[Opening DATASET ENTRIES section]
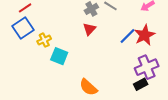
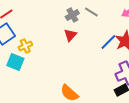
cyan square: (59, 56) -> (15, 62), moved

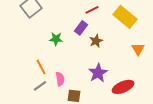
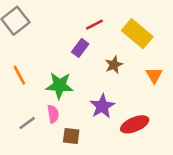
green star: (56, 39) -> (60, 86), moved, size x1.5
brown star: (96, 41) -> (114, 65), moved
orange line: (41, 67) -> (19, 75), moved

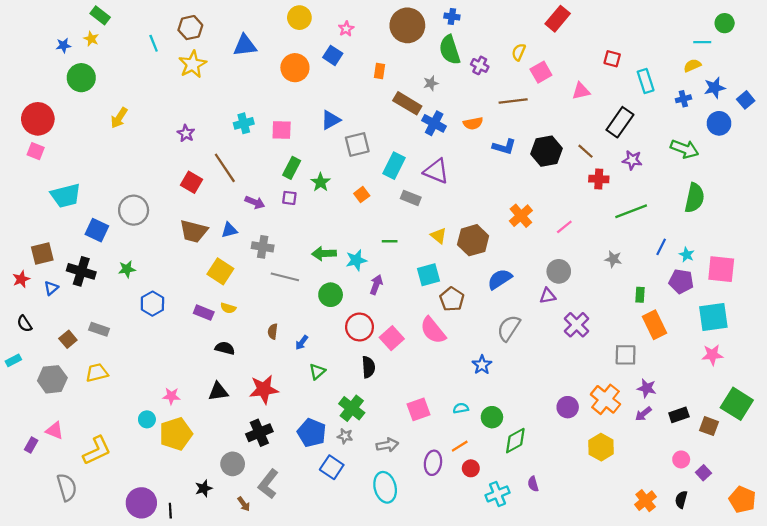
[Closing DATASET ENTRIES section]
[Opening DATASET ENTRIES section]
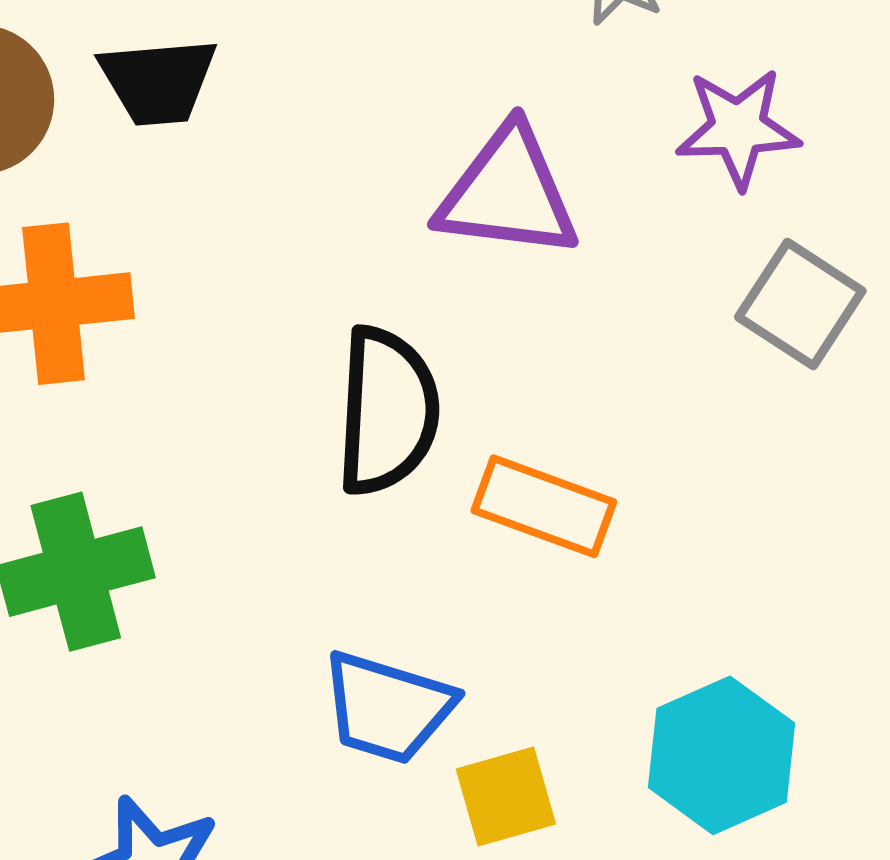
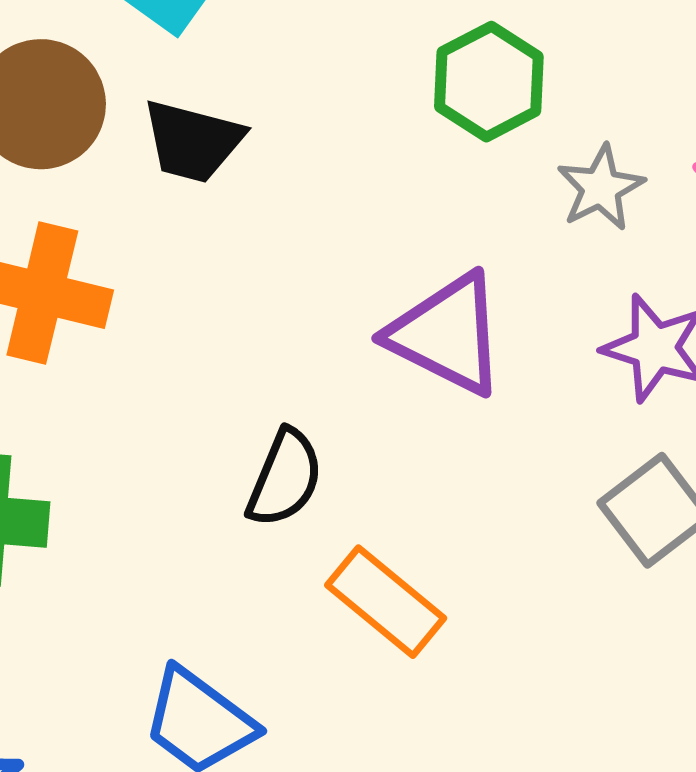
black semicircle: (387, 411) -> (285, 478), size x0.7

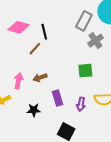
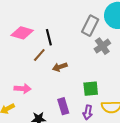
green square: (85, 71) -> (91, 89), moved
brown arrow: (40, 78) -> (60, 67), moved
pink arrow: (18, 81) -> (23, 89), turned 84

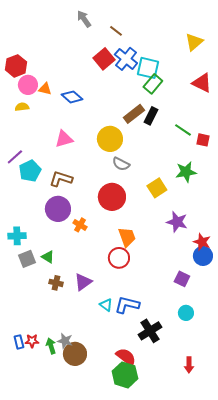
[Closing DATASET ENTRIES section]
Retype the portion of the data above that starts on the line with "brown star: (96, 41) -> (114, 65), moved" and finishes on the line with "orange line: (41, 67) -> (19, 75), moved", including both of those lines.

brown star: (96, 41) -> (114, 65), moved
orange line: (41, 67) -> (19, 75), moved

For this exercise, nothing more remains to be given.